══ Supplied material

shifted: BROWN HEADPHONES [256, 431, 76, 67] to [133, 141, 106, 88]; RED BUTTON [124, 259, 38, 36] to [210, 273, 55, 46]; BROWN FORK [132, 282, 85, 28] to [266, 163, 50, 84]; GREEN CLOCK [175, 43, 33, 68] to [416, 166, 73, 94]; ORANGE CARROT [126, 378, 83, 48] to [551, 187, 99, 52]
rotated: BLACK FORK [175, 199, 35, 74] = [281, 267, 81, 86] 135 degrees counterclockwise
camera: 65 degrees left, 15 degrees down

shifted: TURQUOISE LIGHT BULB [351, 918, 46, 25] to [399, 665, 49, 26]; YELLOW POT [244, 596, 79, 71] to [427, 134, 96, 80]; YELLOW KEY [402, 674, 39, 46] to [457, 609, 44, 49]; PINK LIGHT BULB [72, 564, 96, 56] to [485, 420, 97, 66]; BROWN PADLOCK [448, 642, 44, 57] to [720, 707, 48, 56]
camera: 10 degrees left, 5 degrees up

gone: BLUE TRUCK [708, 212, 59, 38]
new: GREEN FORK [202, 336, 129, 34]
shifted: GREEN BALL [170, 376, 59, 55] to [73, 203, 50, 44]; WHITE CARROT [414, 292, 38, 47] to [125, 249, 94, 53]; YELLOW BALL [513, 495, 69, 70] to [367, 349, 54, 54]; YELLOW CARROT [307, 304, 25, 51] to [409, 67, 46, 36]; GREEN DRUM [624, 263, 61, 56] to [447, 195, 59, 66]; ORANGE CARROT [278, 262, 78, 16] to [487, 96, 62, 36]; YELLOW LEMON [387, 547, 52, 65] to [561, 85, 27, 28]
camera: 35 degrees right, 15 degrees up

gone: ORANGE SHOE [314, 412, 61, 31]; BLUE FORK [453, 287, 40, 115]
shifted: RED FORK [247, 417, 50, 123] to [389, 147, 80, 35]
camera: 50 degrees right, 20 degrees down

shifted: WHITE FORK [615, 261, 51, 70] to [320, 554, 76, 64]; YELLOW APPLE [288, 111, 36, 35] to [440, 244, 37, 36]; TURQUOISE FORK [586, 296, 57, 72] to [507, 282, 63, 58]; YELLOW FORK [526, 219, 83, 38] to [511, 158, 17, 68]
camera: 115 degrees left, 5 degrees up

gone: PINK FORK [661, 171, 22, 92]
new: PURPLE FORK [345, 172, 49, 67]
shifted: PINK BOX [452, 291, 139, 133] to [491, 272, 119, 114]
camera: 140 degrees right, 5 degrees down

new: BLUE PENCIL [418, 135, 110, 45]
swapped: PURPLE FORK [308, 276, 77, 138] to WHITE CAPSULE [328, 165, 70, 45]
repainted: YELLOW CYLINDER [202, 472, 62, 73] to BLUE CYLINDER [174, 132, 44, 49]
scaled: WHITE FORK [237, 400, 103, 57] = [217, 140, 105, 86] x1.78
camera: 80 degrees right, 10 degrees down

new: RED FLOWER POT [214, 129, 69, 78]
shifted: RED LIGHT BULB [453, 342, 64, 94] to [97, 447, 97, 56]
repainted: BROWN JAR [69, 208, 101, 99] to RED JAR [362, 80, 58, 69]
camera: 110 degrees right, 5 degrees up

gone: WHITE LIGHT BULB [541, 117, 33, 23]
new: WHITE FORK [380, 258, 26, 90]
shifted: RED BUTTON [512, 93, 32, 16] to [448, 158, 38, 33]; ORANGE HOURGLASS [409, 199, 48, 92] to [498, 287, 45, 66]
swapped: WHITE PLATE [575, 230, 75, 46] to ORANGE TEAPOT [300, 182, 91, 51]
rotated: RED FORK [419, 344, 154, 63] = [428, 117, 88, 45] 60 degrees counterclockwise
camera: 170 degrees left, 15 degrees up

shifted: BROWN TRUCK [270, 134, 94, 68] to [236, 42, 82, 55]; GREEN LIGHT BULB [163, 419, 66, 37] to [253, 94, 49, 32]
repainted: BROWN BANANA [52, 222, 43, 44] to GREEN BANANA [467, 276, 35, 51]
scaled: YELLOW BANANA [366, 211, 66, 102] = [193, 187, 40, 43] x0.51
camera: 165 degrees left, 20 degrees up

════

## [Work item]
Which lines should be output? Exactly those from the first line of the data through the line containing "rotated: BLACK FORK", inclusive.

## [Expected answer]
shifted: BROWN HEADPHONES [256, 431, 76, 67] to [133, 141, 106, 88]; RED BUTTON [124, 259, 38, 36] to [210, 273, 55, 46]; BROWN FORK [132, 282, 85, 28] to [266, 163, 50, 84]; GREEN CLOCK [175, 43, 33, 68] to [416, 166, 73, 94]; ORANGE CARROT [126, 378, 83, 48] to [551, 187, 99, 52]
rotated: BLACK FORK [175, 199, 35, 74] = [281, 267, 81, 86] 135 degrees counterclockwise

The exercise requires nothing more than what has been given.